____ DATA

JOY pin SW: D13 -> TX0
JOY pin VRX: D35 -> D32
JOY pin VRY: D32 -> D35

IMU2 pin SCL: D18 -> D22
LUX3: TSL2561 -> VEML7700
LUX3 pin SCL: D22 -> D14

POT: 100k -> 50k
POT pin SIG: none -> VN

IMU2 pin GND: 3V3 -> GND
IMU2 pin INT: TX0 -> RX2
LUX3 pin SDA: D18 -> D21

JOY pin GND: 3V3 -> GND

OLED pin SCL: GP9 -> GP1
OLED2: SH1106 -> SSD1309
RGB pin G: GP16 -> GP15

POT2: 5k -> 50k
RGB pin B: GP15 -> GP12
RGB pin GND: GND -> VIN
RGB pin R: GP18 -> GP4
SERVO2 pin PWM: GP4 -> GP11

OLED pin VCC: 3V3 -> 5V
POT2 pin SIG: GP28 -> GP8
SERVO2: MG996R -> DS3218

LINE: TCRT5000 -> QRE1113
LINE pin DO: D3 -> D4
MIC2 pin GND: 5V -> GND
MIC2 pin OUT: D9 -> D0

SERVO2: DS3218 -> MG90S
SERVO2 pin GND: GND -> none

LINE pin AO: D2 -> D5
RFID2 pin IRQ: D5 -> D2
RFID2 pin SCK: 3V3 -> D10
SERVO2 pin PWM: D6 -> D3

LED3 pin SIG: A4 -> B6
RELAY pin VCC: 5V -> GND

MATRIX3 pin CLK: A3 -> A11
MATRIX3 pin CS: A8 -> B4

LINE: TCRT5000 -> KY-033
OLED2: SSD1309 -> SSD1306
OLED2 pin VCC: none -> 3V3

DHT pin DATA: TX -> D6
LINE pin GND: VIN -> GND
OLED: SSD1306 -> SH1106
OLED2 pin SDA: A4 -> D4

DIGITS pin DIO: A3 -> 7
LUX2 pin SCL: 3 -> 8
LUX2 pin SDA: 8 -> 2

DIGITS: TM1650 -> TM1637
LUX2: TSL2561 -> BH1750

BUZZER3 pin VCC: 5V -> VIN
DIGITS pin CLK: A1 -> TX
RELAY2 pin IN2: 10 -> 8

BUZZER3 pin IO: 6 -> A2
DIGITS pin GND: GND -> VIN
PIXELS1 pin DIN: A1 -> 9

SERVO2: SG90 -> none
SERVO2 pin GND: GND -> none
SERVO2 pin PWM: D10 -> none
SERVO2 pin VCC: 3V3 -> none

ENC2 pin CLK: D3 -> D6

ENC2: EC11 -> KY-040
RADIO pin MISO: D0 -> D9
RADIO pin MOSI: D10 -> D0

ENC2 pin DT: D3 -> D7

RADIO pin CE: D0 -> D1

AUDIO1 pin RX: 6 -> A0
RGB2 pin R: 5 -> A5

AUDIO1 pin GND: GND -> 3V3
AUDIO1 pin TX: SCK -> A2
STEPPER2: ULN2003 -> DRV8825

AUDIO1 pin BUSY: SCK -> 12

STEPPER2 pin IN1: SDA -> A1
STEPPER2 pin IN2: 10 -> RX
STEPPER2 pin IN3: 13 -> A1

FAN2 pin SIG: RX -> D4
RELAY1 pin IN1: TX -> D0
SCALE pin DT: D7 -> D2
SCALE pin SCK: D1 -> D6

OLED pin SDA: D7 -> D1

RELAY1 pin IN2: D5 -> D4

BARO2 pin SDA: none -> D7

________

# WORK ITEM
From start to finish, retype the records above with complete accuracy.

# EXERCISE RESULT
JOY pin SW: D13 -> TX0
JOY pin VRX: D35 -> D32
JOY pin VRY: D32 -> D35

IMU2 pin SCL: D18 -> D22
LUX3: TSL2561 -> VEML7700
LUX3 pin SCL: D22 -> D14

POT: 100k -> 50k
POT pin SIG: none -> VN

IMU2 pin GND: 3V3 -> GND
IMU2 pin INT: TX0 -> RX2
LUX3 pin SDA: D18 -> D21

JOY pin GND: 3V3 -> GND

OLED pin SCL: GP9 -> GP1
OLED2: SH1106 -> SSD1309
RGB pin G: GP16 -> GP15

POT2: 5k -> 50k
RGB pin B: GP15 -> GP12
RGB pin GND: GND -> VIN
RGB pin R: GP18 -> GP4
SERVO2 pin PWM: GP4 -> GP11

OLED pin VCC: 3V3 -> 5V
POT2 pin SIG: GP28 -> GP8
SERVO2: MG996R -> DS3218

LINE: TCRT5000 -> QRE1113
LINE pin DO: D3 -> D4
MIC2 pin GND: 5V -> GND
MIC2 pin OUT: D9 -> D0

SERVO2: DS3218 -> MG90S
SERVO2 pin GND: GND -> none

LINE pin AO: D2 -> D5
RFID2 pin IRQ: D5 -> D2
RFID2 pin SCK: 3V3 -> D10
SERVO2 pin PWM: D6 -> D3

LED3 pin SIG: A4 -> B6
RELAY pin VCC: 5V -> GND

MATRIX3 pin CLK: A3 -> A11
MATRIX3 pin CS: A8 -> B4

LINE: TCRT5000 -> KY-033
OLED2: SSD1309 -> SSD1306
OLED2 pin VCC: none -> 3V3

DHT pin DATA: TX -> D6
LINE pin GND: VIN -> GND
OLED: SSD1306 -> SH1106
OLED2 pin SDA: A4 -> D4

DIGITS pin DIO: A3 -> 7
LUX2 pin SCL: 3 -> 8
LUX2 pin SDA: 8 -> 2

DIGITS: TM1650 -> TM1637
LUX2: TSL2561 -> BH1750

BUZZER3 pin VCC: 5V -> VIN
DIGITS pin CLK: A1 -> TX
RELAY2 pin IN2: 10 -> 8

BUZZER3 pin IO: 6 -> A2
DIGITS pin GND: GND -> VIN
PIXELS1 pin DIN: A1 -> 9

SERVO2: SG90 -> none
SERVO2 pin GND: GND -> none
SERVO2 pin PWM: D10 -> none
SERVO2 pin VCC: 3V3 -> none

ENC2 pin CLK: D3 -> D6

ENC2: EC11 -> KY-040
RADIO pin MISO: D0 -> D9
RADIO pin MOSI: D10 -> D0

ENC2 pin DT: D3 -> D7

RADIO pin CE: D0 -> D1

AUDIO1 pin RX: 6 -> A0
RGB2 pin R: 5 -> A5

AUDIO1 pin GND: GND -> 3V3
AUDIO1 pin TX: SCK -> A2
STEPPER2: ULN2003 -> DRV8825

AUDIO1 pin BUSY: SCK -> 12

STEPPER2 pin IN1: SDA -> A1
STEPPER2 pin IN2: 10 -> RX
STEPPER2 pin IN3: 13 -> A1

FAN2 pin SIG: RX -> D4
RELAY1 pin IN1: TX -> D0
SCALE pin DT: D7 -> D2
SCALE pin SCK: D1 -> D6

OLED pin SDA: D7 -> D1

RELAY1 pin IN2: D5 -> D4

BARO2 pin SDA: none -> D7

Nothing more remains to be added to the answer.